• **Data**
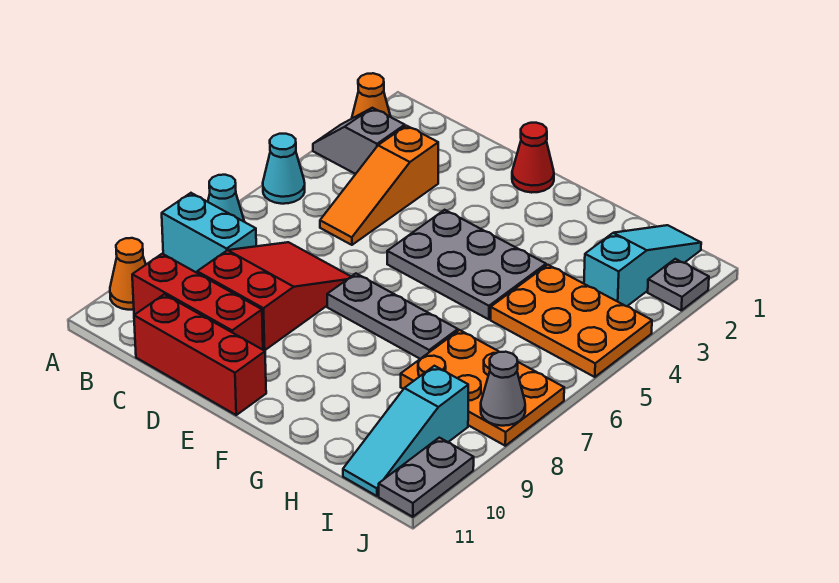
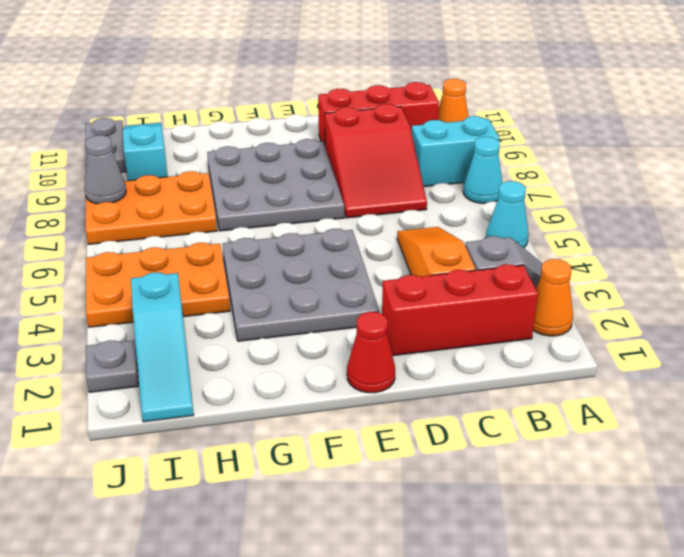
red brick C11:E11 level 1 -> red brick B2:D2 level 1
grey plate E4:G5 level 1 -> grey plate E3:G5 level 1
grey plate E7:G7 level 1 -> grey plate E7:G9 level 1

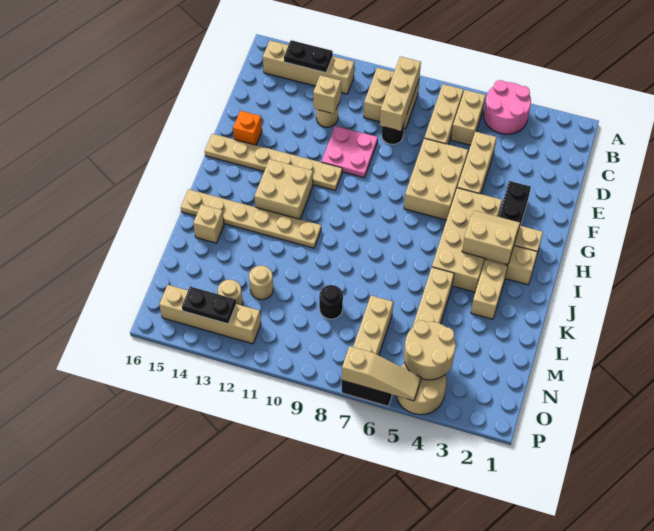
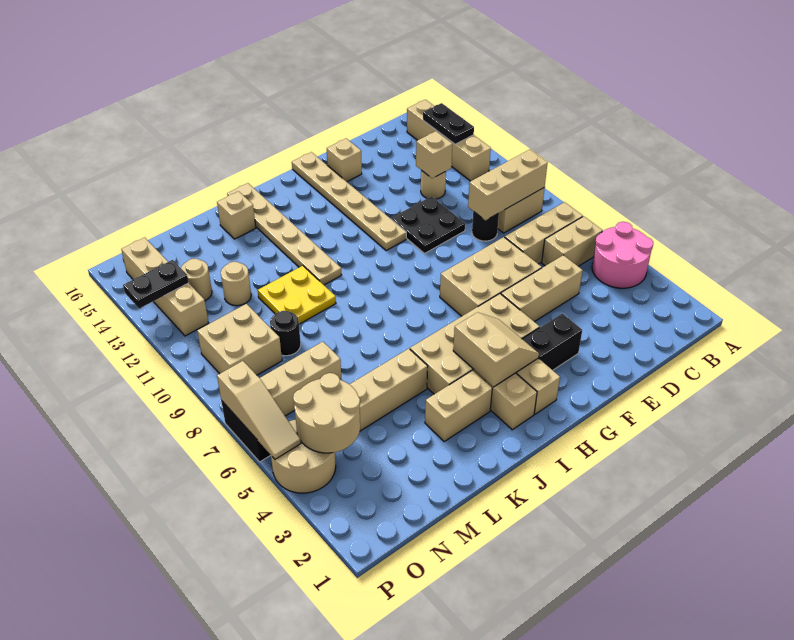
pink plate E10:F11 level 1 -> black plate E10:F11 level 1
orange brick F15 level 1 -> tan brick F15 level 1
tan brick H12:I13 level 1 -> tan brick N9:O10 level 1
none -> yellow plate K10:L11 level 1
black plate O13:O14 level 2 -> black plate O13:P13 level 2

• **Exercise directions**
The entire listing is to be printed exactly, with each picture omitted.

• **Answer section**
red brick C11:E11 level 1 -> red brick B2:D2 level 1
grey plate E4:G5 level 1 -> grey plate E3:G5 level 1
grey plate E7:G7 level 1 -> grey plate E7:G9 level 1

pink plate E10:F11 level 1 -> black plate E10:F11 level 1
orange brick F15 level 1 -> tan brick F15 level 1
tan brick H12:I13 level 1 -> tan brick N9:O10 level 1
none -> yellow plate K10:L11 level 1
black plate O13:O14 level 2 -> black plate O13:P13 level 2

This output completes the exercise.